**What to work on**
Please count the lines in the data below that mention the word "microSD", then give only the total.

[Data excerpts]
------

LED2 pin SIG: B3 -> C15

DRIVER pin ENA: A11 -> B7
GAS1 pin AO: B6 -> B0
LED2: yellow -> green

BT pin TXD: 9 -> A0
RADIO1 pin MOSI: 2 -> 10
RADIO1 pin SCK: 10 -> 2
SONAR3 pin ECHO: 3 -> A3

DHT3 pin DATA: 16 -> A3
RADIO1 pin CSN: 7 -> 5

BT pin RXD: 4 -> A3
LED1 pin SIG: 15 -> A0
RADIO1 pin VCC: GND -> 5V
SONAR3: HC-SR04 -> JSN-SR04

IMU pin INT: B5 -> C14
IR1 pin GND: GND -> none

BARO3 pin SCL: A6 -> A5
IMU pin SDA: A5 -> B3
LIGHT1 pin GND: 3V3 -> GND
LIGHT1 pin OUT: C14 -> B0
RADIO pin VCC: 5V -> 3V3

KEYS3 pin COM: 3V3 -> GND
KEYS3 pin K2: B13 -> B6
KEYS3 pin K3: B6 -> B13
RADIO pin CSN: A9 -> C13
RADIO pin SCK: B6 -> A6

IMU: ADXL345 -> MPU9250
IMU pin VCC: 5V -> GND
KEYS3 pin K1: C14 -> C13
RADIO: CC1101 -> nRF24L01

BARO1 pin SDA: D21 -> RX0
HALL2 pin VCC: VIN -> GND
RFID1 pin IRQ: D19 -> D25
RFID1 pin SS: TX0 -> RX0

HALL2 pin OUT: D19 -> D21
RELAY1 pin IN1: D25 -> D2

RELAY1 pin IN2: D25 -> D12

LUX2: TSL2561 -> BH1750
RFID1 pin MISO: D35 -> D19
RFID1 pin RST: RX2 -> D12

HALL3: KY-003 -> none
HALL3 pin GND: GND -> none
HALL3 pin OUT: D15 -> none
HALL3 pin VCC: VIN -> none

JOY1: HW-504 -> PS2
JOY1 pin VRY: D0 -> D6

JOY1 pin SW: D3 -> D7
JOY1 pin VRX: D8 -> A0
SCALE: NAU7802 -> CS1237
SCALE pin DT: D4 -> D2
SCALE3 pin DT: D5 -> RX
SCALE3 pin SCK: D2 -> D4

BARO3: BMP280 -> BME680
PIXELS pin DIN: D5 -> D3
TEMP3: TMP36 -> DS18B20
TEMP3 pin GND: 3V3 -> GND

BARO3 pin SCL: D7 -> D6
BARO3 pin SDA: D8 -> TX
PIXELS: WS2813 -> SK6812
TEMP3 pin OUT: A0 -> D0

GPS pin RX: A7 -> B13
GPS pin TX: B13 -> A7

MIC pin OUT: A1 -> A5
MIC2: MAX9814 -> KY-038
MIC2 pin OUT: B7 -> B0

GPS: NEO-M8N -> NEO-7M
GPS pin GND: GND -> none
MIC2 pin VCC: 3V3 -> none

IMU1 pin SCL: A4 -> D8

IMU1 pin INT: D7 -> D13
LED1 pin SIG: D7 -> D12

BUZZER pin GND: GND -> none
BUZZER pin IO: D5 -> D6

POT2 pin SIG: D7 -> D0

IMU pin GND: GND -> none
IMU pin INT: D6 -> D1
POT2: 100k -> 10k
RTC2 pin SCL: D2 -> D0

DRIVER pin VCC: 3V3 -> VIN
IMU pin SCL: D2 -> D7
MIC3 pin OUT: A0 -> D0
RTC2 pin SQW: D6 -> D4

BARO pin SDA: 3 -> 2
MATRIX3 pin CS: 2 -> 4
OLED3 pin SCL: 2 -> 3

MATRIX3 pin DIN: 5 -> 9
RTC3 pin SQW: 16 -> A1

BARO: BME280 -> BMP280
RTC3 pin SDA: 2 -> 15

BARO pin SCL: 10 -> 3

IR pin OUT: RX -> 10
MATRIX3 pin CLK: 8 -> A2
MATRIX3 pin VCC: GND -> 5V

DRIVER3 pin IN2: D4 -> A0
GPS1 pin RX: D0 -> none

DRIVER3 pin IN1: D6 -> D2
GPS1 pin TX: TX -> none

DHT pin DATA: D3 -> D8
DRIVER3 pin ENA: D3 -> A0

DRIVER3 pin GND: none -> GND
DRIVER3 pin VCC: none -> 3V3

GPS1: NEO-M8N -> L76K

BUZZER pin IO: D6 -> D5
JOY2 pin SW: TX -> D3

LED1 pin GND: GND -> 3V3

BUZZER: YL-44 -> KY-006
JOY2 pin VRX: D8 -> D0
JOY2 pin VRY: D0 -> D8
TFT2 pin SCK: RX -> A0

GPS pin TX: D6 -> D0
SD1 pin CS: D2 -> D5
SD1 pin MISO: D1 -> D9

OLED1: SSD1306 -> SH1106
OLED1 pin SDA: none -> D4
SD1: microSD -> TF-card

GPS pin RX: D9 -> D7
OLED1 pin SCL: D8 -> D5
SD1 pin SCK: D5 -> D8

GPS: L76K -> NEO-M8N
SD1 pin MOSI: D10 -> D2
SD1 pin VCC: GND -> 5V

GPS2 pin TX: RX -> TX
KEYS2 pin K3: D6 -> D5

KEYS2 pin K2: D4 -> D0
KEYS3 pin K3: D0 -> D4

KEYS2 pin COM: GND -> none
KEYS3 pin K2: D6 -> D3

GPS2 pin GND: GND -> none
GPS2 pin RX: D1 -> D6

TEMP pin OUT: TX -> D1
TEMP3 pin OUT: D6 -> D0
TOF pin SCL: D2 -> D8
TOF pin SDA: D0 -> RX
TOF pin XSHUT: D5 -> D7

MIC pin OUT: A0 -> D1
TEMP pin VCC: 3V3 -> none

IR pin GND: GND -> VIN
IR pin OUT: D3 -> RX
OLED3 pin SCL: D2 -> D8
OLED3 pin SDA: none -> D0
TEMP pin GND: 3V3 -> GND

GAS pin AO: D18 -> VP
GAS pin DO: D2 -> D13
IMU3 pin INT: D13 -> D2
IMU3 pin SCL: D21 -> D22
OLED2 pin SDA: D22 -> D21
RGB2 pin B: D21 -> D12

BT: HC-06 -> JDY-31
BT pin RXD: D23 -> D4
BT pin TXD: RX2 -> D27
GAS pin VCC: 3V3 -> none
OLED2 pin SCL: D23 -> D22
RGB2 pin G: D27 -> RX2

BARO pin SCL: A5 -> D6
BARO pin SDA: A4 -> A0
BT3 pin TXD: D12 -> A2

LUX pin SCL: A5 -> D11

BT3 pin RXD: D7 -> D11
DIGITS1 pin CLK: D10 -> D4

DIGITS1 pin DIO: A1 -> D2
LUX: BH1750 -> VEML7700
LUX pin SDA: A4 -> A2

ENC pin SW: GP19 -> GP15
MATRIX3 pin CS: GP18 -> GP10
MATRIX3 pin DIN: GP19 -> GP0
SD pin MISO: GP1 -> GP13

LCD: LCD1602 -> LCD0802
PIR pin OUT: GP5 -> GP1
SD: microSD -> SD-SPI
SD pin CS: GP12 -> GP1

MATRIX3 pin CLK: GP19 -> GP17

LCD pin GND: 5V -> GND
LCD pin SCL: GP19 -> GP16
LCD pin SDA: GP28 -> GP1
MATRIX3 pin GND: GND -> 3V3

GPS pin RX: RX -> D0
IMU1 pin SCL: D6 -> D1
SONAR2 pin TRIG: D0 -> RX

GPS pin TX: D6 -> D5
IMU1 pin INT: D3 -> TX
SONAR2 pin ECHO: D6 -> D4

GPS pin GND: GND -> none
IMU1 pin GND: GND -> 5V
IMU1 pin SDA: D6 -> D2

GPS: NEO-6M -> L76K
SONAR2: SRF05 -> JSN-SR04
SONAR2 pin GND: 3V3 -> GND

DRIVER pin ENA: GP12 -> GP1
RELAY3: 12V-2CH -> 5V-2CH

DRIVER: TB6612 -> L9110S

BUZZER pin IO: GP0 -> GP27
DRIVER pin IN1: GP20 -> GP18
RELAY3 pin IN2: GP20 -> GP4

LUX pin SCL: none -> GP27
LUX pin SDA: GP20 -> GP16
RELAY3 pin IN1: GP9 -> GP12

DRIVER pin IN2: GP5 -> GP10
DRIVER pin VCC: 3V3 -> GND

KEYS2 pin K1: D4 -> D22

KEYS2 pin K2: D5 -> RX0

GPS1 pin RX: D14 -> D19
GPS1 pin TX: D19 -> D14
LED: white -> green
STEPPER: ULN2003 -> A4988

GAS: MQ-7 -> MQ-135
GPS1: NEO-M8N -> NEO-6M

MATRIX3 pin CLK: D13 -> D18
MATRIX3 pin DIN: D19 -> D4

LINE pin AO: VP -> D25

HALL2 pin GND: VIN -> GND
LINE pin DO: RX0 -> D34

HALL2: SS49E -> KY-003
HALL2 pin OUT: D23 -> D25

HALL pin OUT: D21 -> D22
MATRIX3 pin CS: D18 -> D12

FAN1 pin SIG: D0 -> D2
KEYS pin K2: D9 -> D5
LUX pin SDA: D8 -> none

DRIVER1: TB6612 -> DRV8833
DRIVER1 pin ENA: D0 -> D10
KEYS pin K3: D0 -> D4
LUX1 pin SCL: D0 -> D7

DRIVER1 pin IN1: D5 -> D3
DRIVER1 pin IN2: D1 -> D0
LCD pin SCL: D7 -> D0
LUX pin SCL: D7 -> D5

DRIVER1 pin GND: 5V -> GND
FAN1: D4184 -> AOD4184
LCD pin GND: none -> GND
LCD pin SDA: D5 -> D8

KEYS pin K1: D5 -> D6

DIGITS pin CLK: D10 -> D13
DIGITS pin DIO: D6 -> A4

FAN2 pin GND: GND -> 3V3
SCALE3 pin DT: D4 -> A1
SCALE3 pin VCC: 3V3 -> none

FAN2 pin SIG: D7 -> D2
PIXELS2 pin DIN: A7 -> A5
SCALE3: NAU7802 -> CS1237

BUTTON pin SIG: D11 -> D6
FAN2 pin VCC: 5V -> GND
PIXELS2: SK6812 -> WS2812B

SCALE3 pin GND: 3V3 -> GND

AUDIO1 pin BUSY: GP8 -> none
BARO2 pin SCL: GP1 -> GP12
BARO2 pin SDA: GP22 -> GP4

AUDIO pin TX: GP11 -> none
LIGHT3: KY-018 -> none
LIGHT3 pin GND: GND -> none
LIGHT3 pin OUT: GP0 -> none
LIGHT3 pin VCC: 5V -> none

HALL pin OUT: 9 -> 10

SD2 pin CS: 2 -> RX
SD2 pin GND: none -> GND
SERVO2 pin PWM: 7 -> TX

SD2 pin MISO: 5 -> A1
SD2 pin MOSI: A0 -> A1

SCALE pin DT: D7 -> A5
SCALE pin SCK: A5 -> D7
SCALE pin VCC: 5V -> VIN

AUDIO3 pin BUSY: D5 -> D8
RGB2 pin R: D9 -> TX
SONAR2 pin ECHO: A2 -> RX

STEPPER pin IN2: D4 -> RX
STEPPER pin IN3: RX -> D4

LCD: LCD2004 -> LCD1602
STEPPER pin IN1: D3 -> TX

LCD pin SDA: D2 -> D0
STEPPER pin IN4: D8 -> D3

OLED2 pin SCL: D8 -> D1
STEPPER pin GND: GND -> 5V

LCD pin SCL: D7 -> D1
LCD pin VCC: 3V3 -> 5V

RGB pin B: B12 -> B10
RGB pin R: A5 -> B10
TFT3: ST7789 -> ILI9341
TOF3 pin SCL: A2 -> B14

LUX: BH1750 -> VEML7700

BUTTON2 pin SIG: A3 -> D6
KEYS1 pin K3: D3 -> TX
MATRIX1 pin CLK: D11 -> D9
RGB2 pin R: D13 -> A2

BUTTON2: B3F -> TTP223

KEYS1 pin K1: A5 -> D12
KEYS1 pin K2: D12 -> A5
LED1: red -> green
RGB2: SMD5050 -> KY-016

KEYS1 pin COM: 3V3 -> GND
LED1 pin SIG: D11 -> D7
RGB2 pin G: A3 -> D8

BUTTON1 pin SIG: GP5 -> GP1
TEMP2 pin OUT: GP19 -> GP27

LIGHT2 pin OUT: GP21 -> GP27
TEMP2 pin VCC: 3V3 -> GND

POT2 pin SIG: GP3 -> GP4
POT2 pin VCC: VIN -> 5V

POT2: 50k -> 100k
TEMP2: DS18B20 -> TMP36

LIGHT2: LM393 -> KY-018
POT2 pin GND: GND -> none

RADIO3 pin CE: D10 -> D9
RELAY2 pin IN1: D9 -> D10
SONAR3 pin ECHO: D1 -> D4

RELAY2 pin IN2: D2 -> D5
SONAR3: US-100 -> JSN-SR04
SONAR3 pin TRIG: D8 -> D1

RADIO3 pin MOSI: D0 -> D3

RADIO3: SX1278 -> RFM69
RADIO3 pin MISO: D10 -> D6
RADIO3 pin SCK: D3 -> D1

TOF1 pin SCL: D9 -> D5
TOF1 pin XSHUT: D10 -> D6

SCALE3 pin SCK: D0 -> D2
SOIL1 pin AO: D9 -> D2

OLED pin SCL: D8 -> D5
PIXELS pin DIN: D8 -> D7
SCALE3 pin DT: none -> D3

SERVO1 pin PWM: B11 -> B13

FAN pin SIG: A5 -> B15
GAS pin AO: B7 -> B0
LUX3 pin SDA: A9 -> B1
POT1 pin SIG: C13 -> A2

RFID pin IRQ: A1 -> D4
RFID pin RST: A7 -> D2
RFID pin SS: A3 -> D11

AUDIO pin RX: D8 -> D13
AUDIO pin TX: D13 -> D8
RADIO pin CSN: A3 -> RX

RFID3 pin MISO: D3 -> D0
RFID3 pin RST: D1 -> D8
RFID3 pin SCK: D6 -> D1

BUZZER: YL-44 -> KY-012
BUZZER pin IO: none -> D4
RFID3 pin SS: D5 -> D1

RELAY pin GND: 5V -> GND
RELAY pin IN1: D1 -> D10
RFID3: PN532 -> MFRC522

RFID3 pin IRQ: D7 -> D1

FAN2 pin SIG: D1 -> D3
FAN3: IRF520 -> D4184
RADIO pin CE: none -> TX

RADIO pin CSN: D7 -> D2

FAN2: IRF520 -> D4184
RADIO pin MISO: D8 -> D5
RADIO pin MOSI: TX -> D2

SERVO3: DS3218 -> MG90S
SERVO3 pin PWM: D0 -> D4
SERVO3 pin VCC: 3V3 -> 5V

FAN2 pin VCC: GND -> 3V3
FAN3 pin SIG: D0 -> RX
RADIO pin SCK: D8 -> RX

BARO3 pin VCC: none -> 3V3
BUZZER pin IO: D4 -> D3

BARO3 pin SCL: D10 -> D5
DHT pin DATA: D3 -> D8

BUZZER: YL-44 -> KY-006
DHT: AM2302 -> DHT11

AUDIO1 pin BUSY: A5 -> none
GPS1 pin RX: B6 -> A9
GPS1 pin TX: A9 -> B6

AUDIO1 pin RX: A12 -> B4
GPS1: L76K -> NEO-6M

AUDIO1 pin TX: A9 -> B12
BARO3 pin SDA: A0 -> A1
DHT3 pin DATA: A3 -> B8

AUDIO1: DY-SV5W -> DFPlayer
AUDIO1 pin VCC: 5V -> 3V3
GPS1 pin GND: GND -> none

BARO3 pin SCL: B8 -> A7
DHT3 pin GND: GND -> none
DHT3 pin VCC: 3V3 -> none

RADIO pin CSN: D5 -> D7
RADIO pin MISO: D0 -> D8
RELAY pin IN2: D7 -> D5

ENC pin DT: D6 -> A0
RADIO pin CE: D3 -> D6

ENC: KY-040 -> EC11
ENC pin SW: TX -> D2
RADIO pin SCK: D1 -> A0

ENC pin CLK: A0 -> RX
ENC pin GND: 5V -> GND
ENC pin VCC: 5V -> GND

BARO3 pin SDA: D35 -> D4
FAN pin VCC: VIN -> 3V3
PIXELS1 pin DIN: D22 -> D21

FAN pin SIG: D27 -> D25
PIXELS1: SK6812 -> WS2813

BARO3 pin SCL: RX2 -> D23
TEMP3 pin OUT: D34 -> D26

------

**Answer space**
2